### GIVEN MATERIAL
====================
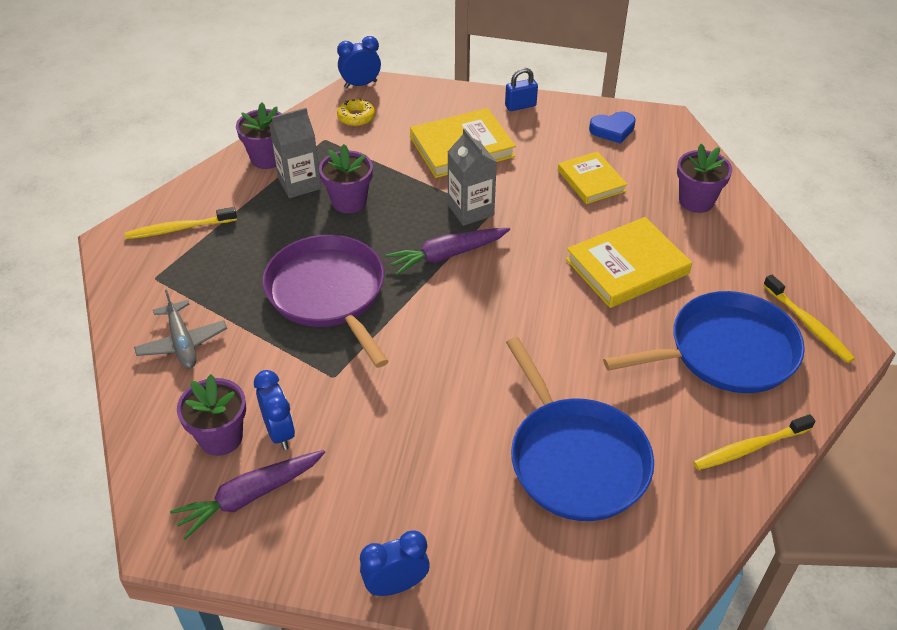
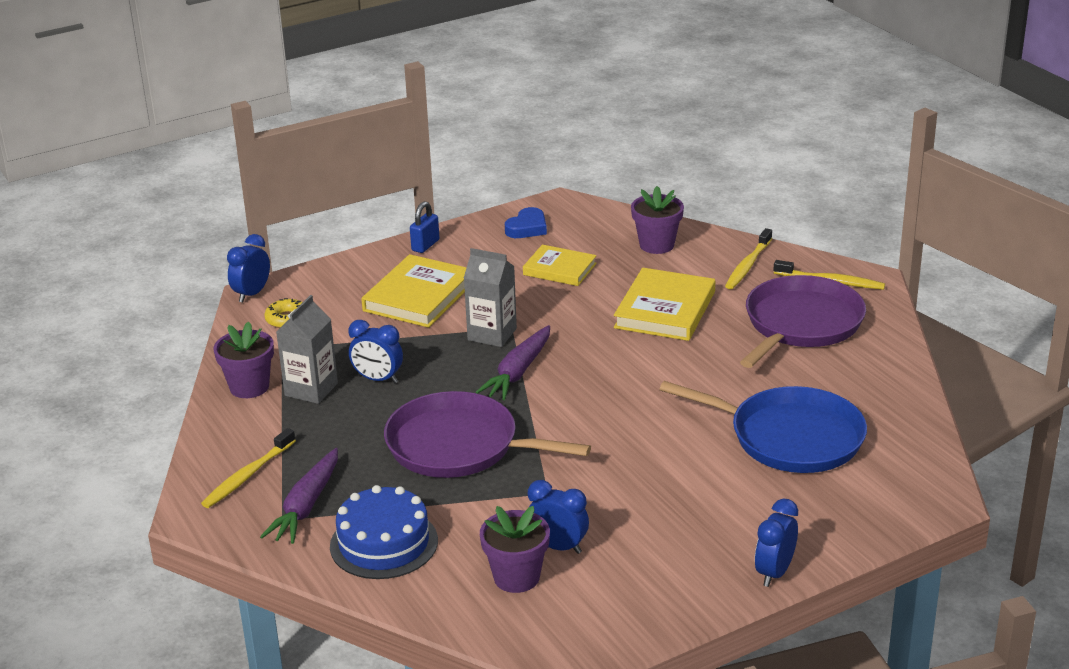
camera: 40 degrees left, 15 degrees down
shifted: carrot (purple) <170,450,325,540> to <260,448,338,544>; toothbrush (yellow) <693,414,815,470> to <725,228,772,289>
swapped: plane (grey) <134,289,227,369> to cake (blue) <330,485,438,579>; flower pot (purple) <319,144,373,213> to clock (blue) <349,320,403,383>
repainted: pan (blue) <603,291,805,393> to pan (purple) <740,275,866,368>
====================
### PROBLEM DETAILS
Repeat the material exactly as it reads, without any of its pictures.

### THE ANSWER
camera: 40 degrees left, 15 degrees down
shifted: carrot (purple) <170,450,325,540> to <260,448,338,544>; toothbrush (yellow) <693,414,815,470> to <725,228,772,289>
swapped: plane (grey) <134,289,227,369> to cake (blue) <330,485,438,579>; flower pot (purple) <319,144,373,213> to clock (blue) <349,320,403,383>
repainted: pan (blue) <603,291,805,393> to pan (purple) <740,275,866,368>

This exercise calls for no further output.